## Data shown
**********

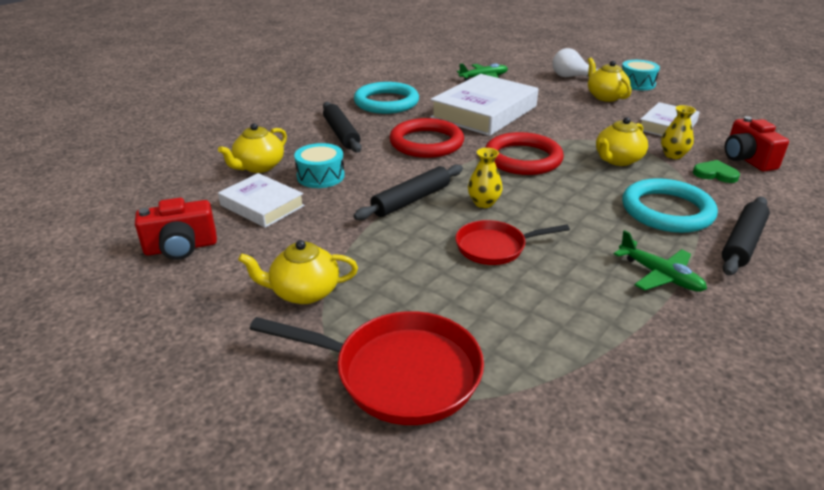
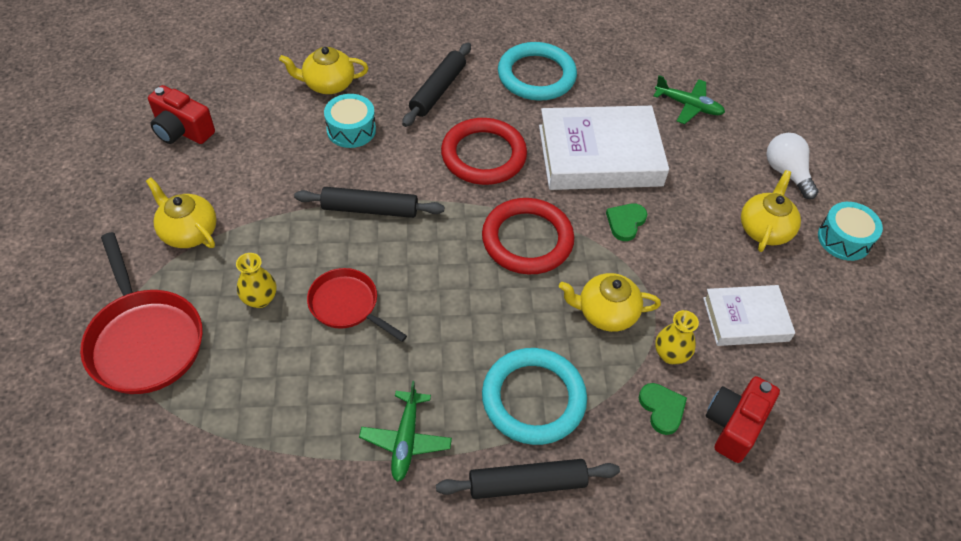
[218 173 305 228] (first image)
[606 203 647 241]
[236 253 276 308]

**********

## What the task asks
Only the text of the listing should be returned, exactly and in full; no image goes into the copy.

## Solution to this problem
[218 173 305 228] (first image)
[606 203 647 241]
[236 253 276 308]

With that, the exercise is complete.